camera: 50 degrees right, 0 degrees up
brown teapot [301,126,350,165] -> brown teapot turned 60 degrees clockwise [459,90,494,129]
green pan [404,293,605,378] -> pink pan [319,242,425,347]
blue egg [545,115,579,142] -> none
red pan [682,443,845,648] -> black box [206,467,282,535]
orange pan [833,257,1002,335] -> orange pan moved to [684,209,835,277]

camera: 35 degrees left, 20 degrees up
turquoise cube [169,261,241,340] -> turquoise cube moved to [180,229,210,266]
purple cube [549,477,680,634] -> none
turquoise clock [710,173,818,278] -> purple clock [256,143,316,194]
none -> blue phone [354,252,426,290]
# # # #
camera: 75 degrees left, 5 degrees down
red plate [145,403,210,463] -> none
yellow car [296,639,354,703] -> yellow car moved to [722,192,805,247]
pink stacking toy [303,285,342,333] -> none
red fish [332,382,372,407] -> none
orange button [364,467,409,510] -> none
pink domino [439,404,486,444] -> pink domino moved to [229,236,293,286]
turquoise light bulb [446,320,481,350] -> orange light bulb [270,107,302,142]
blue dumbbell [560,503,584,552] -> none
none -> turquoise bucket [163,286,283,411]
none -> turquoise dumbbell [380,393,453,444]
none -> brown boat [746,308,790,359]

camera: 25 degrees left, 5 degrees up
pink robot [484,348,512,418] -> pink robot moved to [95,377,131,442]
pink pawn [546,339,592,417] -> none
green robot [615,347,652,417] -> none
# # # #
Extract from the listing above the lines between the line containing "turquoise light bulb" and the line containing "green robot [615,347,652,417] -> none", keeping both of those lines. Output nothing else.

turquoise light bulb [446,320,481,350] -> orange light bulb [270,107,302,142]
blue dumbbell [560,503,584,552] -> none
none -> turquoise bucket [163,286,283,411]
none -> turquoise dumbbell [380,393,453,444]
none -> brown boat [746,308,790,359]

camera: 25 degrees left, 5 degrees up
pink robot [484,348,512,418] -> pink robot moved to [95,377,131,442]
pink pawn [546,339,592,417] -> none
green robot [615,347,652,417] -> none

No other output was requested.